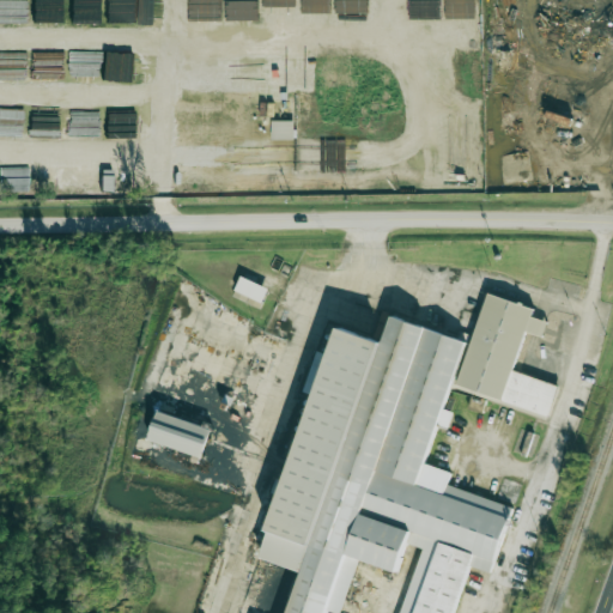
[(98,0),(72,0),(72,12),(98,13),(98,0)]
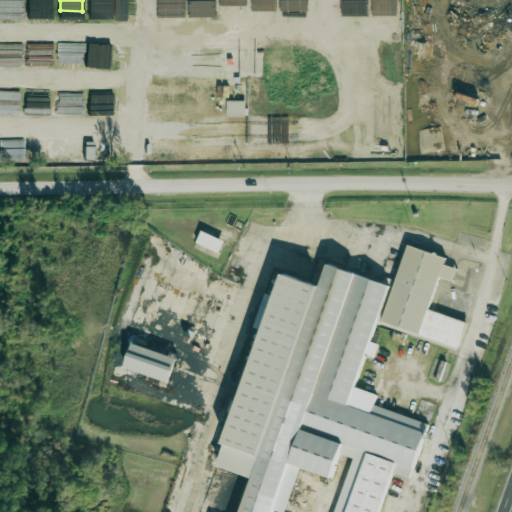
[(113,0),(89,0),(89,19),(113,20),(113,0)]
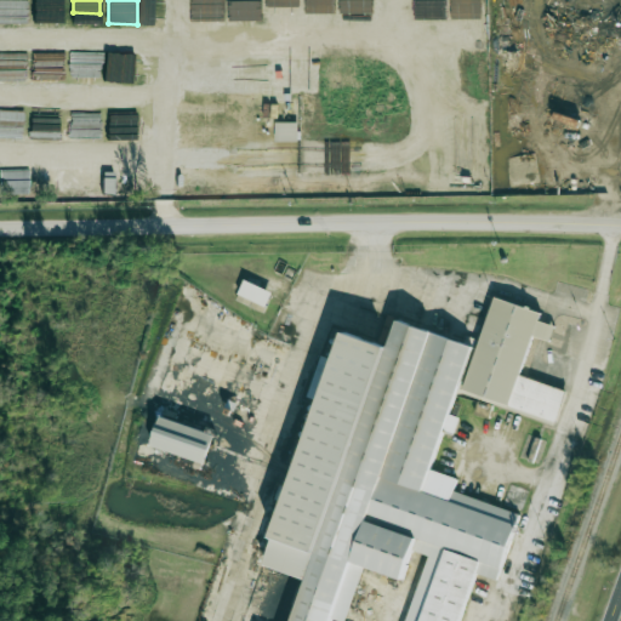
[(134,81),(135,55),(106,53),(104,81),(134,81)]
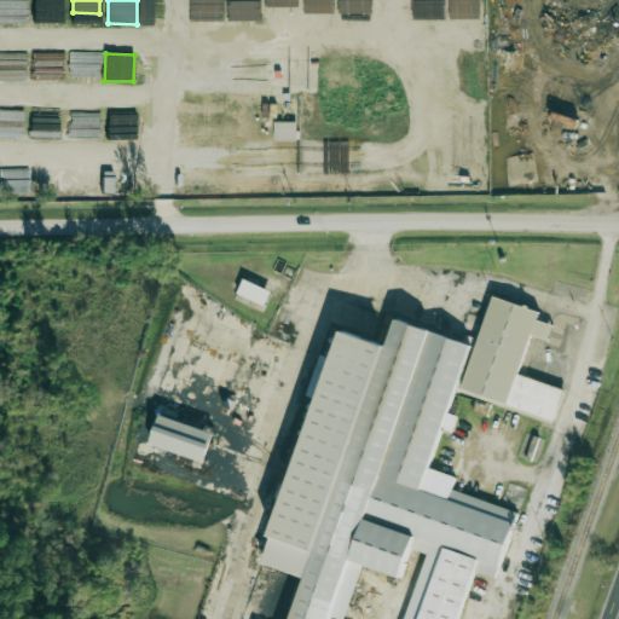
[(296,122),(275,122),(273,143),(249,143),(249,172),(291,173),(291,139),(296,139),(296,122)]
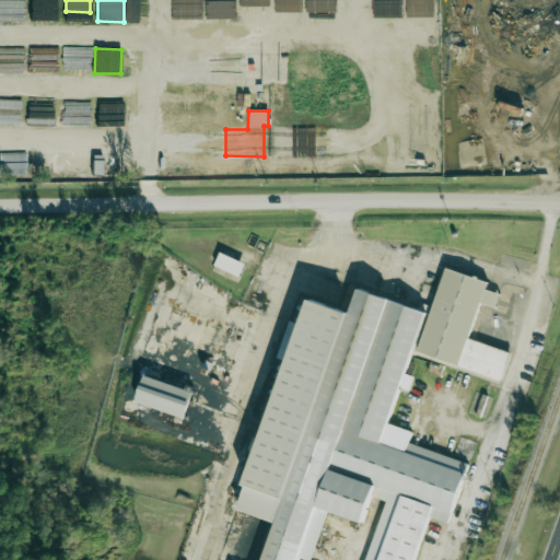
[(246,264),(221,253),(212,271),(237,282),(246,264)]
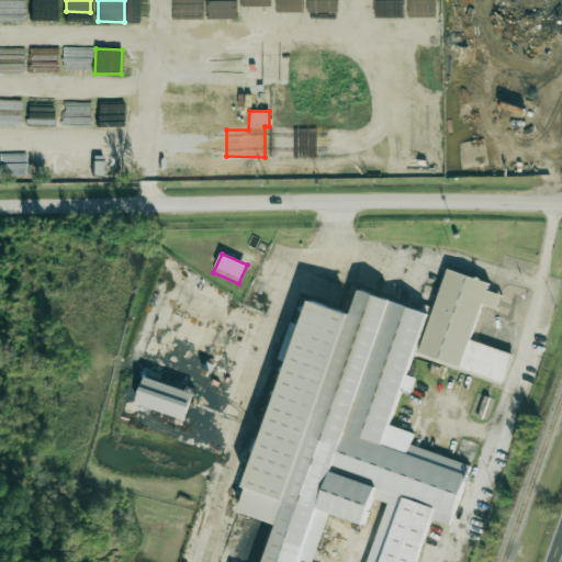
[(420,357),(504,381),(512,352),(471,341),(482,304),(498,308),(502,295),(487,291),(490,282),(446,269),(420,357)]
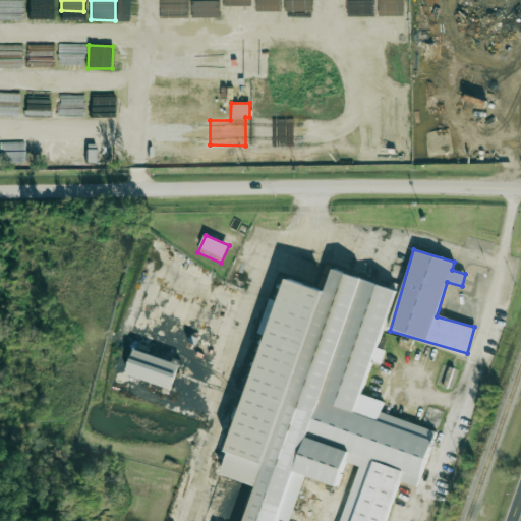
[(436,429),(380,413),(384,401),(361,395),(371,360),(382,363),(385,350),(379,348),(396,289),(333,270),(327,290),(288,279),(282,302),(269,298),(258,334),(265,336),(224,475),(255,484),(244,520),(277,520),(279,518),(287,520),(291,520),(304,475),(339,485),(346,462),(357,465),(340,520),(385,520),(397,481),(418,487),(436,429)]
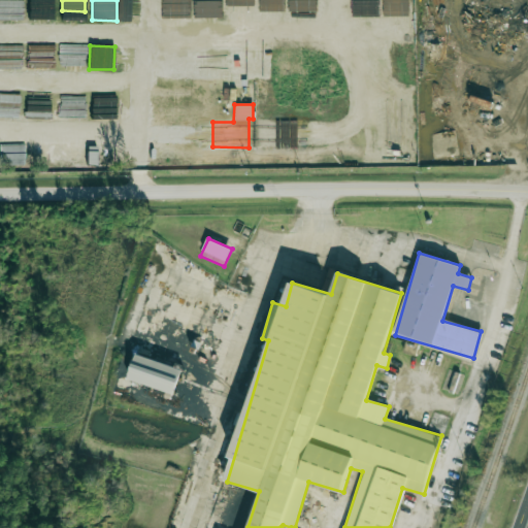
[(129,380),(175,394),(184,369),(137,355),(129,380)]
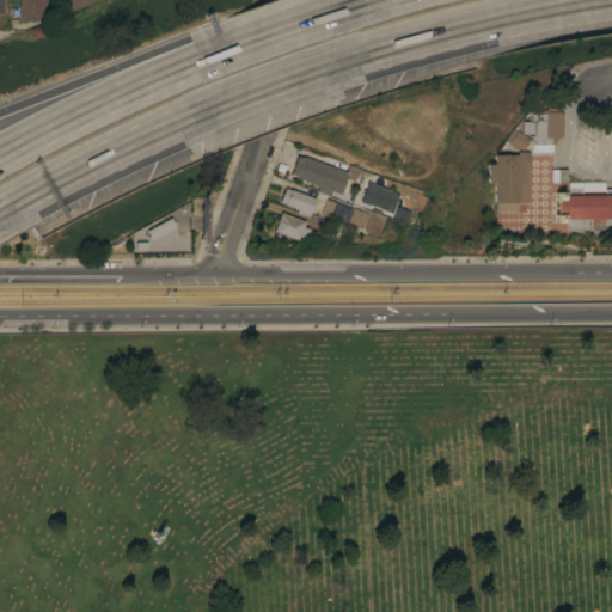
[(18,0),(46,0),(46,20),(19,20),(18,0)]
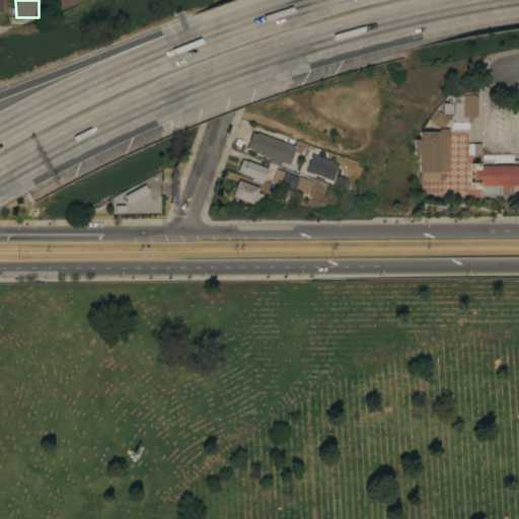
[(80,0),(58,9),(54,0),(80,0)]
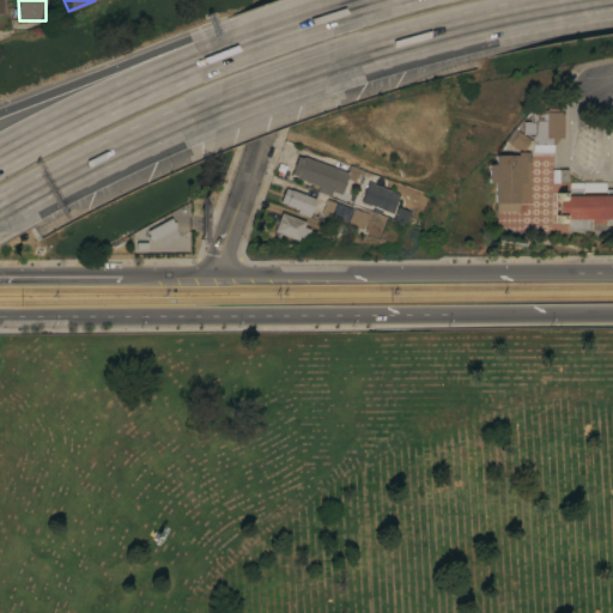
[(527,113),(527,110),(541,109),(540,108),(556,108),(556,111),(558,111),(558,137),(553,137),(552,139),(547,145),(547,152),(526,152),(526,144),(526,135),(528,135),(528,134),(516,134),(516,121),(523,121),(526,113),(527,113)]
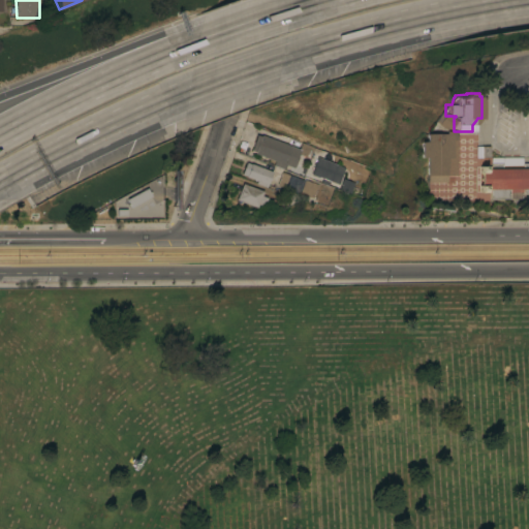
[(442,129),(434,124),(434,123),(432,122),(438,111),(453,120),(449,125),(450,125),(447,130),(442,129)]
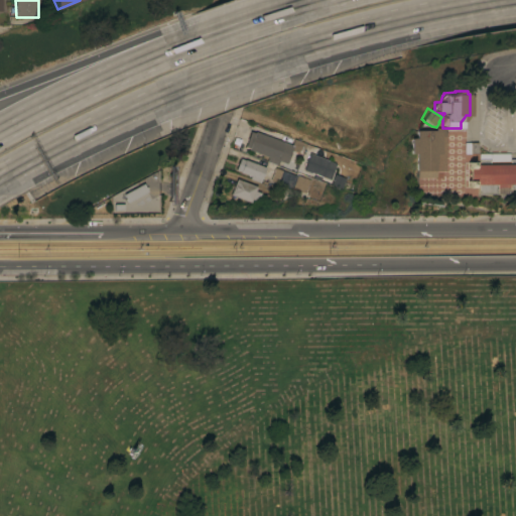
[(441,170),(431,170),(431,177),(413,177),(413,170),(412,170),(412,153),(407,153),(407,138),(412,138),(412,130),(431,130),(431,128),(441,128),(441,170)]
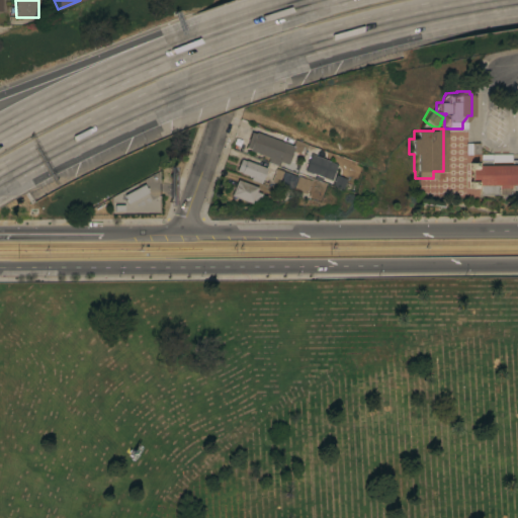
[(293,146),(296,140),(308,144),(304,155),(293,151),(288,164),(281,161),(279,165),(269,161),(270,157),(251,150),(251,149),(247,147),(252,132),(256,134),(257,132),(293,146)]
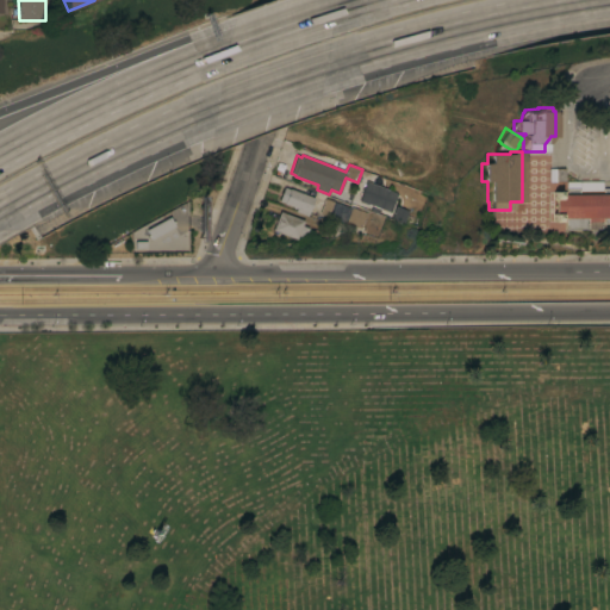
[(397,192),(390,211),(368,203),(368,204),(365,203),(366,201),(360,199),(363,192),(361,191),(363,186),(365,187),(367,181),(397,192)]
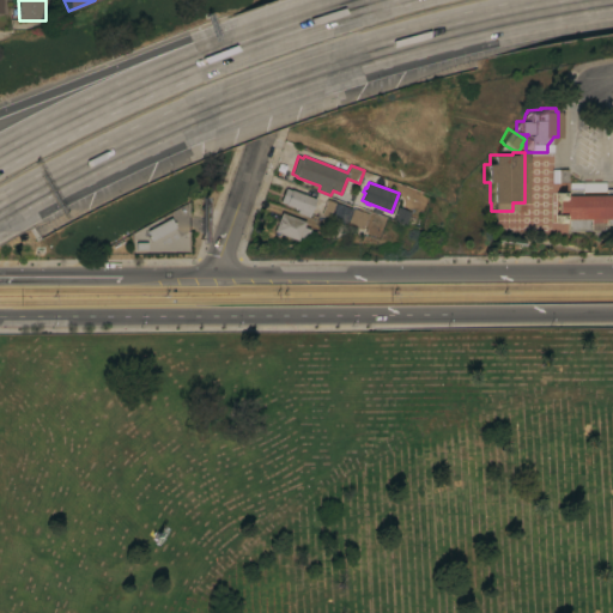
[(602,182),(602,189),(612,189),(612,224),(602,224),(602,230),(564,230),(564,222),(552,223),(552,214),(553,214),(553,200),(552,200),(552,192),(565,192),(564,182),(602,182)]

**WHAT YOU WILL DO:** Apart from the pictures, the whole listing should be reproduced exactly.

**SOLUTION TO THIS PROBLEM:**
[(98,0),(72,0),(72,12),(98,13),(98,0)]
[(113,0),(89,0),(89,19),(113,20),(113,0)]
[(134,81),(135,55),(106,53),(104,81),(134,81)]
[(296,122),(275,122),(273,143),(249,143),(249,172),(291,173),(291,139),(296,139),(296,122)]
[(246,264),(221,253),(212,271),(237,282),(246,264)]
[(420,357),(504,381),(512,352),(471,341),(482,304),(498,308),(502,295),(487,291),(490,282),(446,269),(420,357)]
[(436,429),(380,413),(384,401),(361,395),(371,360),(382,363),(385,350),(379,348),(396,289),(333,270),(327,290),(288,279),(282,302),(269,298),(258,334),(265,336),(224,475),(255,484),(244,520),(277,520),(279,518),(287,520),(291,520),(304,475),(339,485),(346,462),(357,465),(340,520),(385,520),(397,481),(418,487),(436,429)]
[(129,380),(175,394),(184,369),(137,355),(129,380)]
[(18,0),(46,0),(46,20),(19,20),(18,0)]
[(80,0),(58,9),(54,0),(80,0)]
[(527,113),(527,110),(541,109),(540,108),(556,108),(556,111),(558,111),(558,137),(553,137),(552,139),(547,145),(547,152),(526,152),(526,144),(526,135),(528,135),(528,134),(516,134),(516,121),(523,121),(526,113),(527,113)]
[(442,129),(434,124),(434,123),(432,122),(438,111),(453,120),(449,125),(450,125),(447,130),(442,129)]
[(441,170),(431,170),(431,177),(413,177),(413,170),(412,170),(412,153),(407,153),(407,138),(412,138),(412,130),(431,130),(431,128),(441,128),(441,170)]
[(293,146),(296,140),(308,144),(304,155),(293,151),(288,164),(281,161),(279,165),(269,161),(270,157),(251,150),(251,149),(247,147),(252,132),(256,134),(257,132),(293,146)]
[(397,192),(390,211),(368,203),(368,204),(365,203),(366,201),(360,199),(363,192),(361,191),(363,186),(365,187),(367,181),(397,192)]
[(602,182),(602,189),(612,189),(612,224),(602,224),(602,230),(564,230),(564,222),(552,223),(552,214),(553,214),(553,200),(552,200),(552,192),(565,192),(564,182),(602,182)]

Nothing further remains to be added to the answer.